━━━ Input data

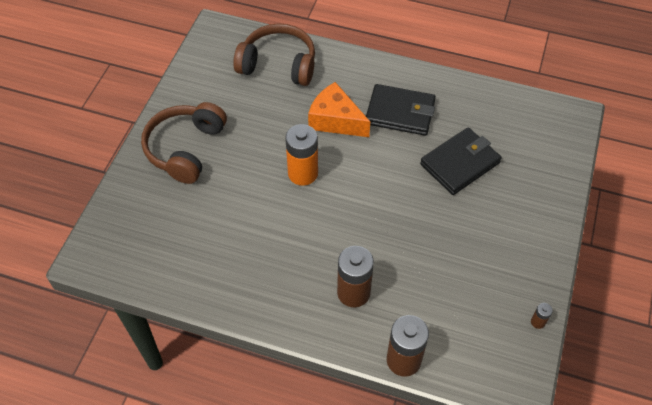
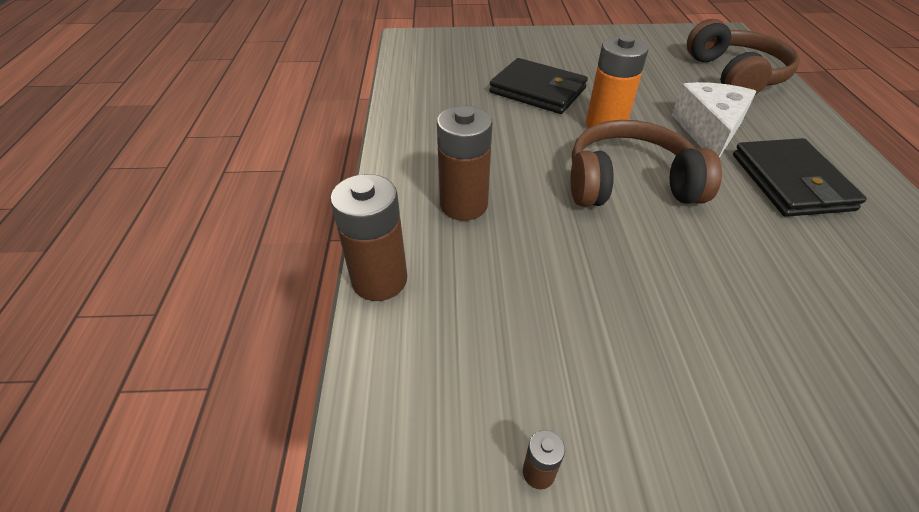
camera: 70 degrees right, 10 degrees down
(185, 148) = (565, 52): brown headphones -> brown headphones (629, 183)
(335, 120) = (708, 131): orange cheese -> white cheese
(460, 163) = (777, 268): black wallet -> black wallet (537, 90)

━━━━━━
━━━ Input data

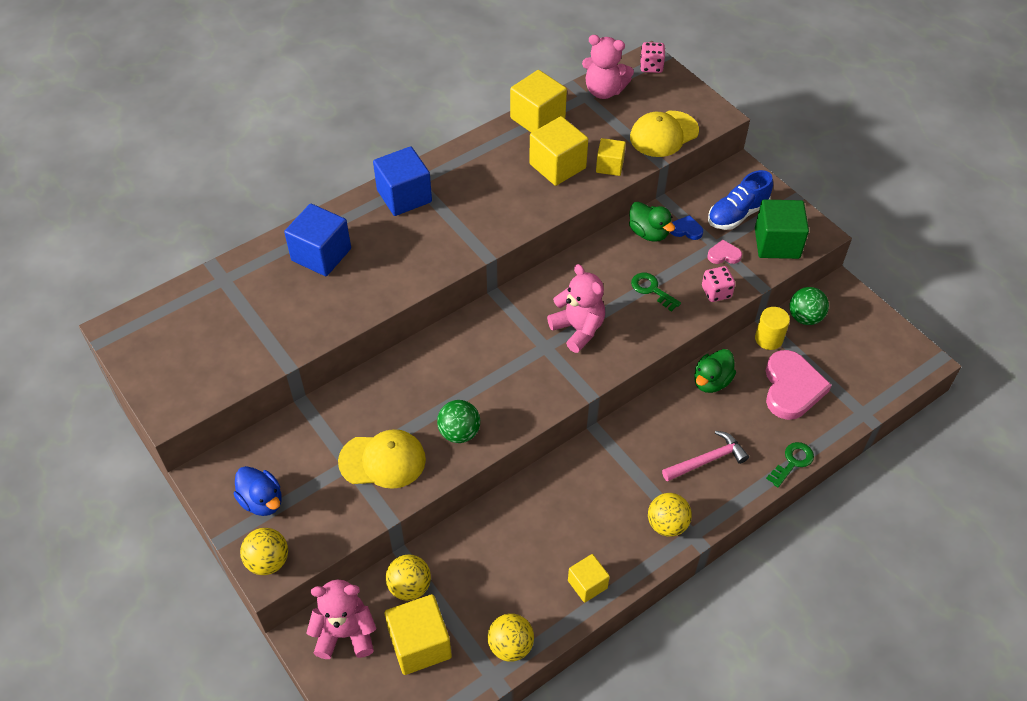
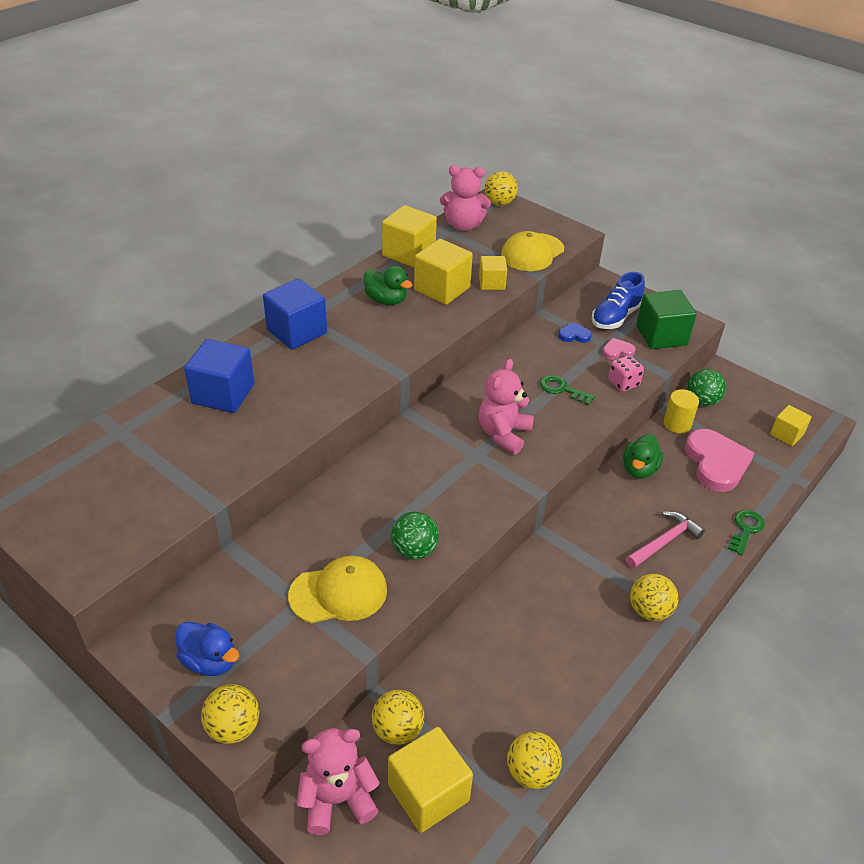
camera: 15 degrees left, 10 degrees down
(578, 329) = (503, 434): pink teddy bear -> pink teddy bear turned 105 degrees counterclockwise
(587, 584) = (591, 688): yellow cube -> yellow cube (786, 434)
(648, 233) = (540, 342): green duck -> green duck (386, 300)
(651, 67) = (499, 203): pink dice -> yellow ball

━━━━━━

## [The task]
With the first line being the one containing "(648, 233) = (540, 342): green" and the last line the one containing "(651, 67) = (499, 203): pink", transcribe exactly the lines above that fall in that range.

## [Task result]
(648, 233) = (540, 342): green duck -> green duck (386, 300)
(651, 67) = (499, 203): pink dice -> yellow ball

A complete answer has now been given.